The lines below starting at the line containing "DIGITS1 pin DIO: D8 -> D13" and ending at the line containing "TOF pin SCL: A0 -> A4" are to be repeated exactly, with both ends kept and nothing else added.

╭─ Working data

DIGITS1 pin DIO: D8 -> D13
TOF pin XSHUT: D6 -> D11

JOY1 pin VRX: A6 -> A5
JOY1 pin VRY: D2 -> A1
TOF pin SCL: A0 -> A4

╰─
╭─ Working data

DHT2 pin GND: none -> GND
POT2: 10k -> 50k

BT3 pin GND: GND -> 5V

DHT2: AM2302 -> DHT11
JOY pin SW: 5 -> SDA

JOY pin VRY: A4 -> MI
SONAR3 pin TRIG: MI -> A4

╰─
╭─ Working data

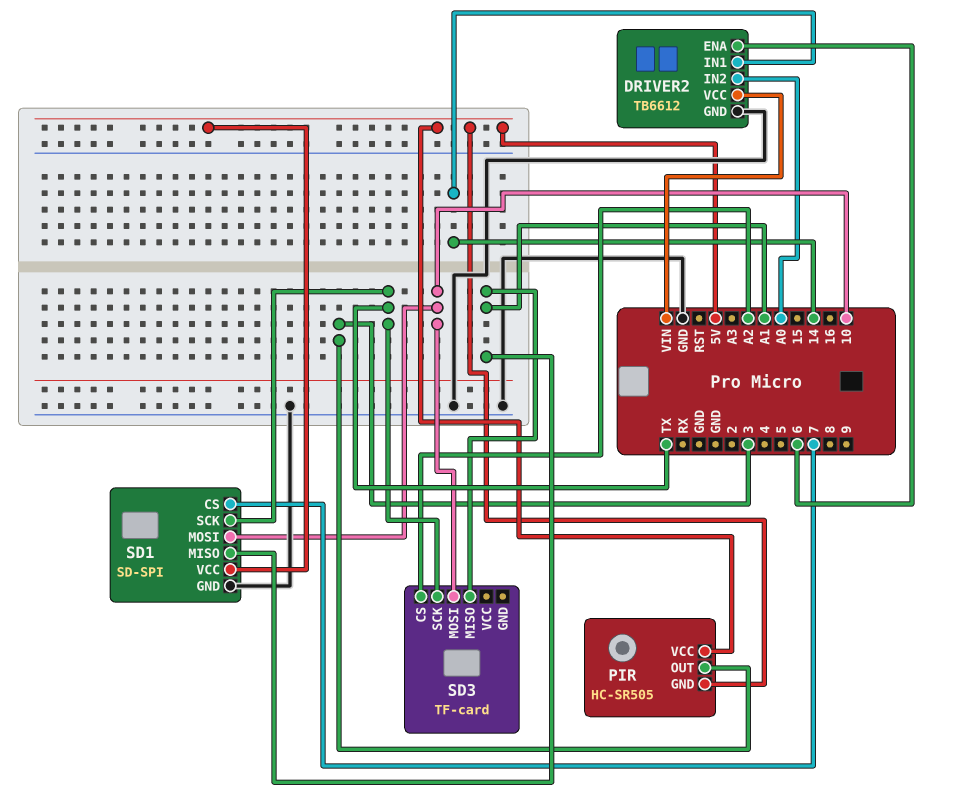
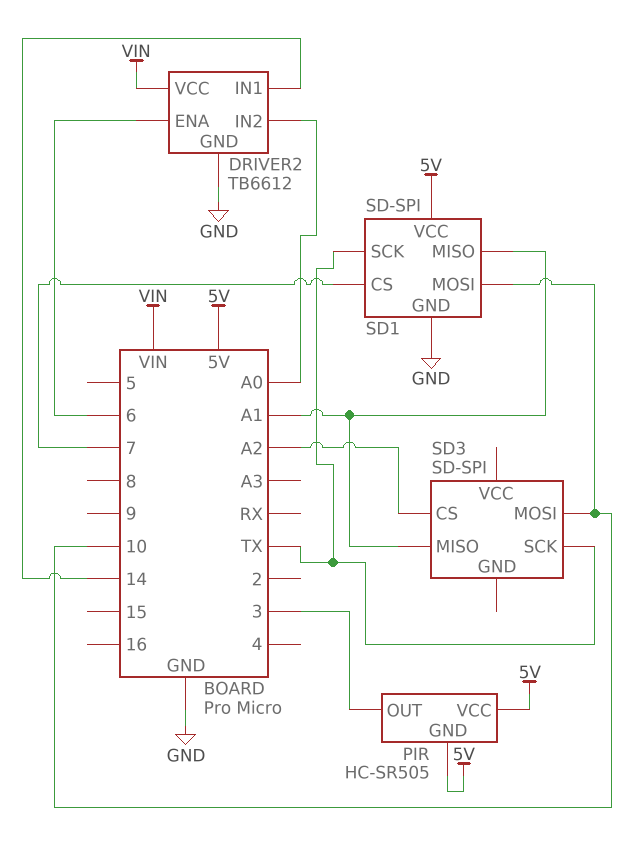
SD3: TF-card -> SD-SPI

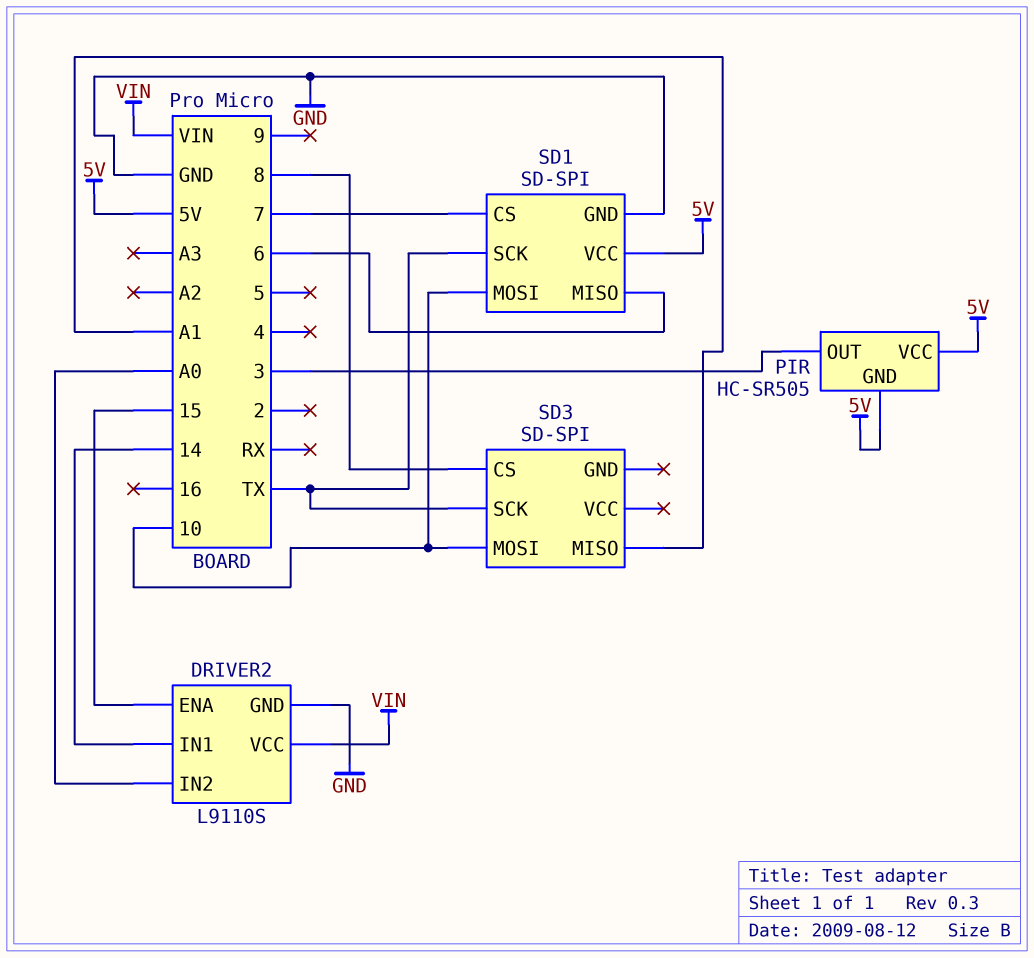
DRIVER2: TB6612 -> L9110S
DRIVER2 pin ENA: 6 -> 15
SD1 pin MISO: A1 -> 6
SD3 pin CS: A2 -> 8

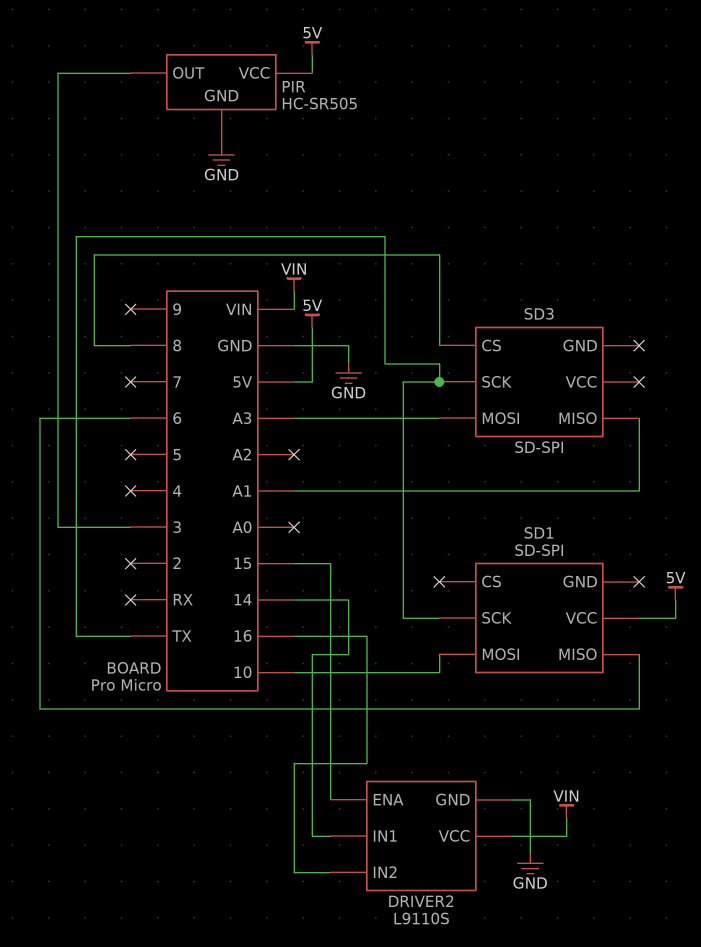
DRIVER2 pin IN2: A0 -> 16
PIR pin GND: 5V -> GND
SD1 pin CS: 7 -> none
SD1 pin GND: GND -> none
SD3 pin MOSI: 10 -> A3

╰─

> Answer to this task:
DIGITS1 pin DIO: D8 -> D13
TOF pin XSHUT: D6 -> D11

JOY1 pin VRX: A6 -> A5
JOY1 pin VRY: D2 -> A1
TOF pin SCL: A0 -> A4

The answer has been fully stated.